[Items listed in a dataset]
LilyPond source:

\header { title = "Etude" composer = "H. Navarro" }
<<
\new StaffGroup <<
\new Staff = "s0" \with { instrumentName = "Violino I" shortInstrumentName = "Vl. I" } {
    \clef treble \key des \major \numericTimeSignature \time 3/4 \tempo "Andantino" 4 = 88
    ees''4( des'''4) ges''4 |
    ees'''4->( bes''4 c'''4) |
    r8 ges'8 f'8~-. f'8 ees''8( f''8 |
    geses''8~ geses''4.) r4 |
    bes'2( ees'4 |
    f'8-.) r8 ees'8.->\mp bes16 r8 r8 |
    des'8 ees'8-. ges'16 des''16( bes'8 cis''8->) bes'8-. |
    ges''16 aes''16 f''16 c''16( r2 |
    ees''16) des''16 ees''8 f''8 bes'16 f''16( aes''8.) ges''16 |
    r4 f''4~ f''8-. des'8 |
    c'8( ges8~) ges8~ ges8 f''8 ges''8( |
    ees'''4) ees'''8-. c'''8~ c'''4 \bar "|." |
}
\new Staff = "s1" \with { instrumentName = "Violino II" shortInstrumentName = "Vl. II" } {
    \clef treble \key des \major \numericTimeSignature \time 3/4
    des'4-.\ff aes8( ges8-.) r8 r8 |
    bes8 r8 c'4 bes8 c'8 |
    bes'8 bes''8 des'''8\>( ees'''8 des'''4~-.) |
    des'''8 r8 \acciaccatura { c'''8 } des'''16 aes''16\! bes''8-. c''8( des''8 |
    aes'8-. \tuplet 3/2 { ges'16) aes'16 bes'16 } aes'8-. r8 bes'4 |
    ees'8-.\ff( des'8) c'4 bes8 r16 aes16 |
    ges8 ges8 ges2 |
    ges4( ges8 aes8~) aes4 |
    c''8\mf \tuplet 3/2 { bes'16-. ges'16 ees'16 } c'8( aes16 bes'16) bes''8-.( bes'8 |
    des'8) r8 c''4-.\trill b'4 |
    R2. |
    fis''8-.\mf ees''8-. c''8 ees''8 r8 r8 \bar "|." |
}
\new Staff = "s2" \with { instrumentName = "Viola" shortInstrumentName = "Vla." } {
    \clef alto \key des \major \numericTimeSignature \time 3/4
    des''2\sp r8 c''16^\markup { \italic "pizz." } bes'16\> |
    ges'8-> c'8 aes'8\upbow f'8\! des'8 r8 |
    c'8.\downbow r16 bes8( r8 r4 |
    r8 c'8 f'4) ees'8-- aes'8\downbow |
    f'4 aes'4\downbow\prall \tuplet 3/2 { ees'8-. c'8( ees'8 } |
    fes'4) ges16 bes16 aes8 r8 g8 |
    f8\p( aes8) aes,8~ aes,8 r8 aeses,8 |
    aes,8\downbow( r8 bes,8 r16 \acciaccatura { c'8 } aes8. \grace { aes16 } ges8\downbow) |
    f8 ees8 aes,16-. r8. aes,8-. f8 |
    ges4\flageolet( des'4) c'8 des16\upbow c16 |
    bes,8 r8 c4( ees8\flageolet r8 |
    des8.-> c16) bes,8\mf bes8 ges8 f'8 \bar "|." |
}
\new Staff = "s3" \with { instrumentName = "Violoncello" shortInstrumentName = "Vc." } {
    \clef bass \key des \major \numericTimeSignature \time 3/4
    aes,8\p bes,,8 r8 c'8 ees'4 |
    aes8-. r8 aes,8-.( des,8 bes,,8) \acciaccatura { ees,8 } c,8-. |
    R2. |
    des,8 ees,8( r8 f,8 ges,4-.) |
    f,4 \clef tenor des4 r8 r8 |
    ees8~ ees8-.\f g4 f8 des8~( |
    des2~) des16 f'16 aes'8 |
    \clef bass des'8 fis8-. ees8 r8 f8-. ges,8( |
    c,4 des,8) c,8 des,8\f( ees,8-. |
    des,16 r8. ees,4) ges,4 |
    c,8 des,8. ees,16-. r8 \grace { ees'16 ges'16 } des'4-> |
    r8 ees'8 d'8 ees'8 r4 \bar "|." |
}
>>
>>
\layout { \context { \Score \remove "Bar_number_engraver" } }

- **Given task**
Identify every line in the data above that contains the string "upbow", counting only exact case matches, and copy each of those lines.

- **Exercise output**
    ges'8-> c'8 aes'8\upbow f'8\! des'8 r8 |
    ges4\flageolet( des'4) c'8 des16\upbow c16 |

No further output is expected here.